**DESCRIPTION OF THE TASK:** For each line in the records that contains "none", make a copy.
..............................
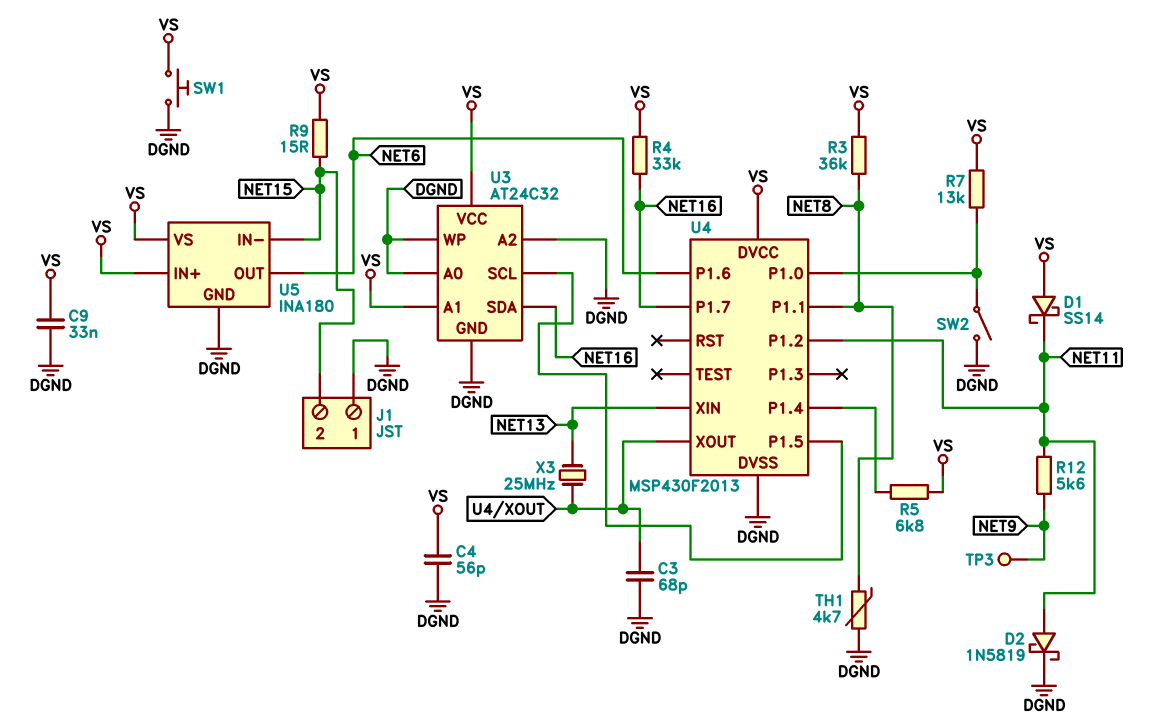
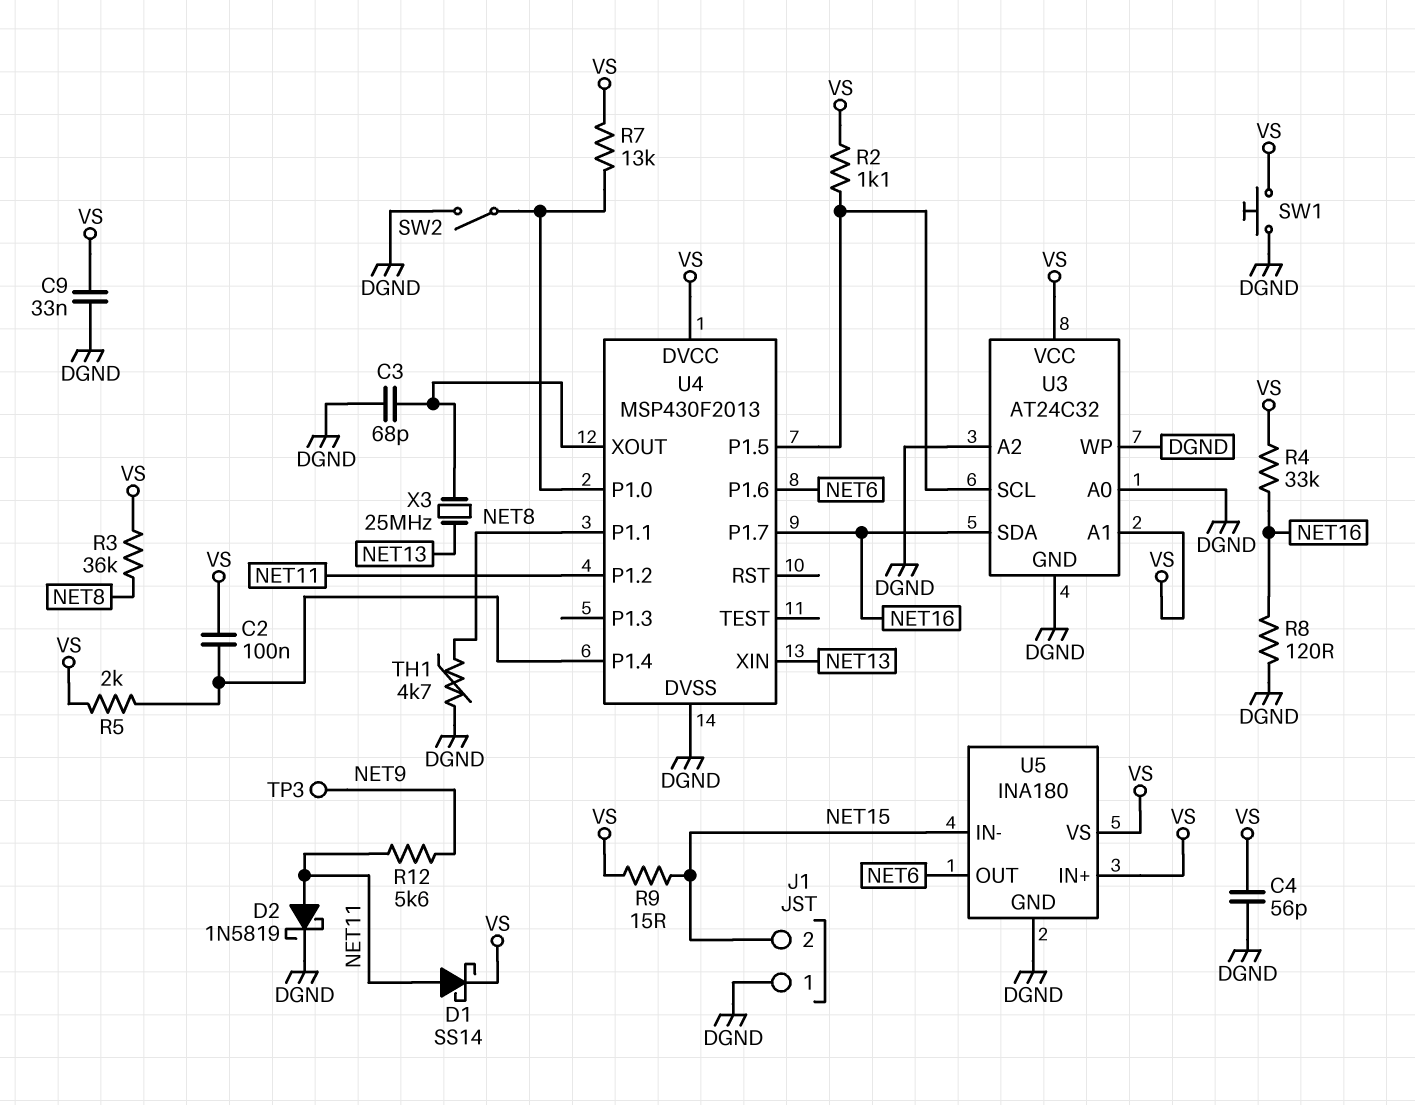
C2: none -> 100nF (U4/P1.4, VS)
D1: schottky SS14 (A VS, K NET11) -> schottky SS14 (A NET11, K VS)
R2: none -> 1.1k (U3/SCL, VS)
R5: 6.8k (U4/P1.4, VS) -> 2k (U4/P1.4, VS)
R8: none -> 120 (DGND, NET16)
..............................
**TASK RESULT:**
C2: none -> 100nF (U4/P1.4, VS)
R2: none -> 1.1k (U3/SCL, VS)
R8: none -> 120 (DGND, NET16)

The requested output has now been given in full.